Extracted data entries
=-=-=
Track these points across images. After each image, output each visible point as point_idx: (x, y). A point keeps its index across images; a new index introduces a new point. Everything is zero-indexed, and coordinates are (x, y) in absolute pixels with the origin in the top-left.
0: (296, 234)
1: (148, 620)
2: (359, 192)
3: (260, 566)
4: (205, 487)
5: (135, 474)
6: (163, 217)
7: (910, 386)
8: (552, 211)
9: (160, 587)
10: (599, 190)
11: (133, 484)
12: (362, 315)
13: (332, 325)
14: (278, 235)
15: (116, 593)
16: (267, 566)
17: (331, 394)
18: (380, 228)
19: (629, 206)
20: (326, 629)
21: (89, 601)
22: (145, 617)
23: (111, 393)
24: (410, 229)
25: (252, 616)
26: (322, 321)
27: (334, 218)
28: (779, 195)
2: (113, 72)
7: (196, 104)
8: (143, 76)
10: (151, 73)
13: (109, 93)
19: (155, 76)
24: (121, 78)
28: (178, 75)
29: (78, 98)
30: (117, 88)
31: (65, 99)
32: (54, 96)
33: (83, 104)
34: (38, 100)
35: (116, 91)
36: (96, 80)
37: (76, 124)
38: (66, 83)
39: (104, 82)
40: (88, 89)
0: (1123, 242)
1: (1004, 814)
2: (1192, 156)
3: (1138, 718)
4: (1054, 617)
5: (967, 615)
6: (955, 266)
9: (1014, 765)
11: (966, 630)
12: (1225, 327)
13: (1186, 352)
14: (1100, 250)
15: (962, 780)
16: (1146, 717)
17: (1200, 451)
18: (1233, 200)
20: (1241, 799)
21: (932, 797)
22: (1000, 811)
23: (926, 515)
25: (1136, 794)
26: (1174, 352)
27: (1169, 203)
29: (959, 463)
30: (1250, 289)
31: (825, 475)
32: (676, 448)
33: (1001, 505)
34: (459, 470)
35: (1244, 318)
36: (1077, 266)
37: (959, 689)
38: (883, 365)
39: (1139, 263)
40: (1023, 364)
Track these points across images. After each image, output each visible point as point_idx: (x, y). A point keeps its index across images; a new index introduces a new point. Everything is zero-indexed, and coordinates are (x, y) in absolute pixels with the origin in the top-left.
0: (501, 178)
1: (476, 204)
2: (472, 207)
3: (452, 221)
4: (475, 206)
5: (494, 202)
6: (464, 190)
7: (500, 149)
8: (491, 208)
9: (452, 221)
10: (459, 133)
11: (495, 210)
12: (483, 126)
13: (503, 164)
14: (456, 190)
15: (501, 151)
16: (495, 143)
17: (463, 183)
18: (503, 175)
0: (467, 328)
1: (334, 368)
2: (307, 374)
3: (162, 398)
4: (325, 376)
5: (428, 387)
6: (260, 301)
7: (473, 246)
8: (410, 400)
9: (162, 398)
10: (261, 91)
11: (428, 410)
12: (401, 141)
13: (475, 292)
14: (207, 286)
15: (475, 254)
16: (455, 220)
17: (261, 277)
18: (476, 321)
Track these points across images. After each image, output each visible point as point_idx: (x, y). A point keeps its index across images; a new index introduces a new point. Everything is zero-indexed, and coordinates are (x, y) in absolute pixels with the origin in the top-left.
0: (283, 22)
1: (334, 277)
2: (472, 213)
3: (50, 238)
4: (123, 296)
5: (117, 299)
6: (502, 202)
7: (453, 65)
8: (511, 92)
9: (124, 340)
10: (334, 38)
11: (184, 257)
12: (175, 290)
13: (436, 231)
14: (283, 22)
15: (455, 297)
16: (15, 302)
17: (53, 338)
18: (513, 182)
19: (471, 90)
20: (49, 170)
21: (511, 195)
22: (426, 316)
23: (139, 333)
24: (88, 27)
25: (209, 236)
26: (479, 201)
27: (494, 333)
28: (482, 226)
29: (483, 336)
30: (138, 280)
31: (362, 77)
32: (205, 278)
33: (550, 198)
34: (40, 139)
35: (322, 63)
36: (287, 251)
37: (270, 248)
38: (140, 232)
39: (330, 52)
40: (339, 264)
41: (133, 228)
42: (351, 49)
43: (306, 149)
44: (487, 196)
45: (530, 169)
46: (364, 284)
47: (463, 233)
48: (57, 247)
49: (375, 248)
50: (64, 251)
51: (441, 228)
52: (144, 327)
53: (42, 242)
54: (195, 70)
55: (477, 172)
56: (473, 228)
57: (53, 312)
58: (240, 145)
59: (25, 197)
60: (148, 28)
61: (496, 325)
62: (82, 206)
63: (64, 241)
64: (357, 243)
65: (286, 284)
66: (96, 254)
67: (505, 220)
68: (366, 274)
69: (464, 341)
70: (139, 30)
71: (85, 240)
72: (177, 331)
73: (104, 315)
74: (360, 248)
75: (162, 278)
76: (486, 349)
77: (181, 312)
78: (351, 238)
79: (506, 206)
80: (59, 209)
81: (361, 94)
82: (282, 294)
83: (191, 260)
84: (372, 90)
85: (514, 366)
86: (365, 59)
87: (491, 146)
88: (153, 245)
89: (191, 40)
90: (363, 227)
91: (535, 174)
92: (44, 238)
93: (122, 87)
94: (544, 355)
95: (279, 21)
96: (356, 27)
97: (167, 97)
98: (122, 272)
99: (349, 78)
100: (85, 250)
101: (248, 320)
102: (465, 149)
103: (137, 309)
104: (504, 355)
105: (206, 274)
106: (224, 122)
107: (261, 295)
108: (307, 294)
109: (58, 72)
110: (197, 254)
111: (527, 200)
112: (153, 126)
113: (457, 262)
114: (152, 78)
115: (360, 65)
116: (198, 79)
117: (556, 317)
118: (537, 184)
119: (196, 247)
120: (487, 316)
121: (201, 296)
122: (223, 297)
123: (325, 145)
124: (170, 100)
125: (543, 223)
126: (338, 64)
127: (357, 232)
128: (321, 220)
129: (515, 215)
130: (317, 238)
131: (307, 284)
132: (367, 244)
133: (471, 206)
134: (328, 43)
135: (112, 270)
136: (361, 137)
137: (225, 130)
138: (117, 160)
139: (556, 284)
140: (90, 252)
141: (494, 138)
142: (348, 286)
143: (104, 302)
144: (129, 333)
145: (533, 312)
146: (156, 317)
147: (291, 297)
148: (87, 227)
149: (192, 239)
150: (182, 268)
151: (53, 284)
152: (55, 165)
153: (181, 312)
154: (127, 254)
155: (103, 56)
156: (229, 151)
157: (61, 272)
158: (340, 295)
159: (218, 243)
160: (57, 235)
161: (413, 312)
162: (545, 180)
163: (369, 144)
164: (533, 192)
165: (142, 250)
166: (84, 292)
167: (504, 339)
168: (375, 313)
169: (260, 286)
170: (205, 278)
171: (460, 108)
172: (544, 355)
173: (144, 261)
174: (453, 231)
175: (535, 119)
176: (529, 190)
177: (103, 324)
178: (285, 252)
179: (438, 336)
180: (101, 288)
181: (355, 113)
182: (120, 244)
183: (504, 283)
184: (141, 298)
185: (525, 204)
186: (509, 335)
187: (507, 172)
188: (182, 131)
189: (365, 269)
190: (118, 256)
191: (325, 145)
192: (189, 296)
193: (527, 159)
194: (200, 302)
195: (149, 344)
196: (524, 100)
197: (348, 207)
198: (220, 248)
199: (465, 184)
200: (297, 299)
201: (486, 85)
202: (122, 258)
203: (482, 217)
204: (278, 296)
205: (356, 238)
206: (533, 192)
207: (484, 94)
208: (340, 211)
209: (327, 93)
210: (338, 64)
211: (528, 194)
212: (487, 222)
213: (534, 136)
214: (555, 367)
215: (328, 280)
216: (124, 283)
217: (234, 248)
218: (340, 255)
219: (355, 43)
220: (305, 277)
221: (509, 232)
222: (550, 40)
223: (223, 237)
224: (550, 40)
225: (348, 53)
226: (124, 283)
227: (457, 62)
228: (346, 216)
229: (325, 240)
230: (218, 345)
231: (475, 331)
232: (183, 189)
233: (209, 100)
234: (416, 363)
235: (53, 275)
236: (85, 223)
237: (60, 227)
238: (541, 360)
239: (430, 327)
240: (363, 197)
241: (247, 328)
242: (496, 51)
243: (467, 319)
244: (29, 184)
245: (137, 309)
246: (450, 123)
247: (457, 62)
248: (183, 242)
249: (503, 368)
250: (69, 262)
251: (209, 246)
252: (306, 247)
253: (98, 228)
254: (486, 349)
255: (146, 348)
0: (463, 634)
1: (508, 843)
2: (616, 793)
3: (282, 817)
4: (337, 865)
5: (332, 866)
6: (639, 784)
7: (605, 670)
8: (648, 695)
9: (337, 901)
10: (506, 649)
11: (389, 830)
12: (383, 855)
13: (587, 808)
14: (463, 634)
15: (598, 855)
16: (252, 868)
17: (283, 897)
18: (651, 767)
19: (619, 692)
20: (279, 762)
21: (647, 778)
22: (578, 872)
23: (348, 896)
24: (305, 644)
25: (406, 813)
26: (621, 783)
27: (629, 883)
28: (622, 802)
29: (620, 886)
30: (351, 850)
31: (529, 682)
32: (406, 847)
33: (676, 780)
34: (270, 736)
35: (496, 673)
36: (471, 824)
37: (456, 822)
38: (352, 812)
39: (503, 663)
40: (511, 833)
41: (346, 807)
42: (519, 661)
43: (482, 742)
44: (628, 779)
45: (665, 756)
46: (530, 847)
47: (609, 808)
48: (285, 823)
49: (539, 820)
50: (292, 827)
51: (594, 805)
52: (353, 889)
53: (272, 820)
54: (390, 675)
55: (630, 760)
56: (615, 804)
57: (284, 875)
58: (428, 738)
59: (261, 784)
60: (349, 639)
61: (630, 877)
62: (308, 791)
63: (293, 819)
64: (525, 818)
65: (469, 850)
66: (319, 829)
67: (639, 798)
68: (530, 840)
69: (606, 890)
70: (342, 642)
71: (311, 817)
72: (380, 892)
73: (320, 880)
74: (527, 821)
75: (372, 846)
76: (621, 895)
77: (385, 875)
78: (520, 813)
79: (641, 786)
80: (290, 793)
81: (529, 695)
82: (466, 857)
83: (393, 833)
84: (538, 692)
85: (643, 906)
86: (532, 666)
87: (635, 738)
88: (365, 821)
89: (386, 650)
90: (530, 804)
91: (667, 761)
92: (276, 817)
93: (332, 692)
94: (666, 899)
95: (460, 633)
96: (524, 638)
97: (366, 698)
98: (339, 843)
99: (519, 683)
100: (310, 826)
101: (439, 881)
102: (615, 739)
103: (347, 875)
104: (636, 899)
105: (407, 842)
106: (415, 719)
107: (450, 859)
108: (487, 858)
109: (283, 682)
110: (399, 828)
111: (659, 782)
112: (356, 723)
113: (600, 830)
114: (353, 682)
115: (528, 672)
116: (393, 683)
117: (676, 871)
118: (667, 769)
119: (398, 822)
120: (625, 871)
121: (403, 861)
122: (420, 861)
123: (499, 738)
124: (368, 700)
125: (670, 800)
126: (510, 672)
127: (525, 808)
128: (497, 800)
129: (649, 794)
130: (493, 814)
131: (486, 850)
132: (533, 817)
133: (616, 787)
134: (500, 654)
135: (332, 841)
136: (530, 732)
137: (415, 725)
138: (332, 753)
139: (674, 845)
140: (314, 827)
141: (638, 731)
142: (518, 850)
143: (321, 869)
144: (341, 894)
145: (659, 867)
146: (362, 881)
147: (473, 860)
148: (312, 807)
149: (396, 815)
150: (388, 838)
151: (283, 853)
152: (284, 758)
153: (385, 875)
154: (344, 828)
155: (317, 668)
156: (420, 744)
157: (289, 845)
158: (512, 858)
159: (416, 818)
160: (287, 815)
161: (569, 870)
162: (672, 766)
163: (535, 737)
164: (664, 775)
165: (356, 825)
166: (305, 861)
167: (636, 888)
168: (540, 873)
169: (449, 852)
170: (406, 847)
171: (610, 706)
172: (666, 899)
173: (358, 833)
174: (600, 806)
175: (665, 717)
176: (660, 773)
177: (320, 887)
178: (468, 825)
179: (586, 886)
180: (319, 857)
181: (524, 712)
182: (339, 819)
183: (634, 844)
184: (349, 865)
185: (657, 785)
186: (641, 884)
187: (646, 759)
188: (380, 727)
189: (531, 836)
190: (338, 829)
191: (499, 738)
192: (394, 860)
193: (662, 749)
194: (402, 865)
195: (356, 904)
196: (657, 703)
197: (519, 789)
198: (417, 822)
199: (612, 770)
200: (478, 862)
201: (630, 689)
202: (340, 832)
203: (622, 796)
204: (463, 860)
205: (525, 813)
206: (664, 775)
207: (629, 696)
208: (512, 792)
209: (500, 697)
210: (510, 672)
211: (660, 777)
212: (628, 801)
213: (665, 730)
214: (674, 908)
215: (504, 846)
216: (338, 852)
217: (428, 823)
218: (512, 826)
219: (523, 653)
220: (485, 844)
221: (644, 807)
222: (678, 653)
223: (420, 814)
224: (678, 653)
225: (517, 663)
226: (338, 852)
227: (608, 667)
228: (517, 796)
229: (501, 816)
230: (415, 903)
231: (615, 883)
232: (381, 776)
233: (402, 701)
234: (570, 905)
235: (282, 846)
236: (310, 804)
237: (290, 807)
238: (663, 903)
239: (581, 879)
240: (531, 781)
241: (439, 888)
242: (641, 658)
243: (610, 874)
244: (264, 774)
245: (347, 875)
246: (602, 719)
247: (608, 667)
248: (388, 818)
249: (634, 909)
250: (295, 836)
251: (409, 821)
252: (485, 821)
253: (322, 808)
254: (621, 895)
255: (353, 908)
=-=-=
Rewrite the rows from the first one up to and including the line with "28: (178, 75)", putting "raw pixels" where "absolute pixels" appears and leaving everything else the same.

(Solution to this task):
Track these points across images. After each image, output each visible point as point_idx: (x, y). A point keeps its index across images; a new index introduces a new point. Everything is zero-indexed, and coordinates are (x, y) in raw pixels with the origin in the top-left.
0: (296, 234)
1: (148, 620)
2: (359, 192)
3: (260, 566)
4: (205, 487)
5: (135, 474)
6: (163, 217)
7: (910, 386)
8: (552, 211)
9: (160, 587)
10: (599, 190)
11: (133, 484)
12: (362, 315)
13: (332, 325)
14: (278, 235)
15: (116, 593)
16: (267, 566)
17: (331, 394)
18: (380, 228)
19: (629, 206)
20: (326, 629)
21: (89, 601)
22: (145, 617)
23: (111, 393)
24: (410, 229)
25: (252, 616)
26: (322, 321)
27: (334, 218)
28: (779, 195)
2: (113, 72)
7: (196, 104)
8: (143, 76)
10: (151, 73)
13: (109, 93)
19: (155, 76)
24: (121, 78)
28: (178, 75)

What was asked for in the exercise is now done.